Your task is to copy the stretch of lines in the records below that begins with the line containing "PLANE (1st from left)" and ends with the line containing "TURQUOISE PLANE (2nd from left)", exactly as written, with nothing added.

╭──

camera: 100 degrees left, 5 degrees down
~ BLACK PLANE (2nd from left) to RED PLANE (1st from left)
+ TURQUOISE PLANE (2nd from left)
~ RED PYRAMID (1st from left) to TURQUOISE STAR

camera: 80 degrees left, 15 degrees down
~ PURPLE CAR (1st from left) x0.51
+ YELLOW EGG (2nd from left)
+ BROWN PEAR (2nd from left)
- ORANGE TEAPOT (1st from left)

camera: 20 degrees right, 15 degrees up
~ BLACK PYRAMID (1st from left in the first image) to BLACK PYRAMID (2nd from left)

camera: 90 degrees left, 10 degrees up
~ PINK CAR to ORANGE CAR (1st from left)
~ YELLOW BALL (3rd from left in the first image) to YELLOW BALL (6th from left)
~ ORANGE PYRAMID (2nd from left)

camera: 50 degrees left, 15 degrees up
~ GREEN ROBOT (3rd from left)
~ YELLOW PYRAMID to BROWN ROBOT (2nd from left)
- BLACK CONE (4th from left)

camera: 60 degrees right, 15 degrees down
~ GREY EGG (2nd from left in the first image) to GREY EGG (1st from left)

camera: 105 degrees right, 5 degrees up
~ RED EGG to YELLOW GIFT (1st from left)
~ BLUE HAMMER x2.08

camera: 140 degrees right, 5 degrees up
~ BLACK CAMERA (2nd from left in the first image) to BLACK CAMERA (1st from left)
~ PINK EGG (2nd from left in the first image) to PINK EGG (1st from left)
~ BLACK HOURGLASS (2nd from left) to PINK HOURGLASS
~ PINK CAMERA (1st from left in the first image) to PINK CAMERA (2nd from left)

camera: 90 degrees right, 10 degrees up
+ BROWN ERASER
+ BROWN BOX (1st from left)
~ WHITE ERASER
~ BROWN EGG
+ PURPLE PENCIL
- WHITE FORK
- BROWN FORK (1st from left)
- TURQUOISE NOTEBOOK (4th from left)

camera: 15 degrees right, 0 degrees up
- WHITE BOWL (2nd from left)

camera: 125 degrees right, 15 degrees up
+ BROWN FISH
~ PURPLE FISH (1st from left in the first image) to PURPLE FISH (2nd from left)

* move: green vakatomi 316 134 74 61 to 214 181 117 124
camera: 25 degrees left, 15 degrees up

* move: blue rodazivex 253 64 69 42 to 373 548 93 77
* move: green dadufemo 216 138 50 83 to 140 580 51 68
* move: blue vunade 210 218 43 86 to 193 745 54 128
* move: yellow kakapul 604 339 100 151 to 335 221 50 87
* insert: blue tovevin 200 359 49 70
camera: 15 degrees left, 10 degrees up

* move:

╰──

Task solution:
~ BLACK PLANE (2nd from left) to RED PLANE (1st from left)
+ TURQUOISE PLANE (2nd from left)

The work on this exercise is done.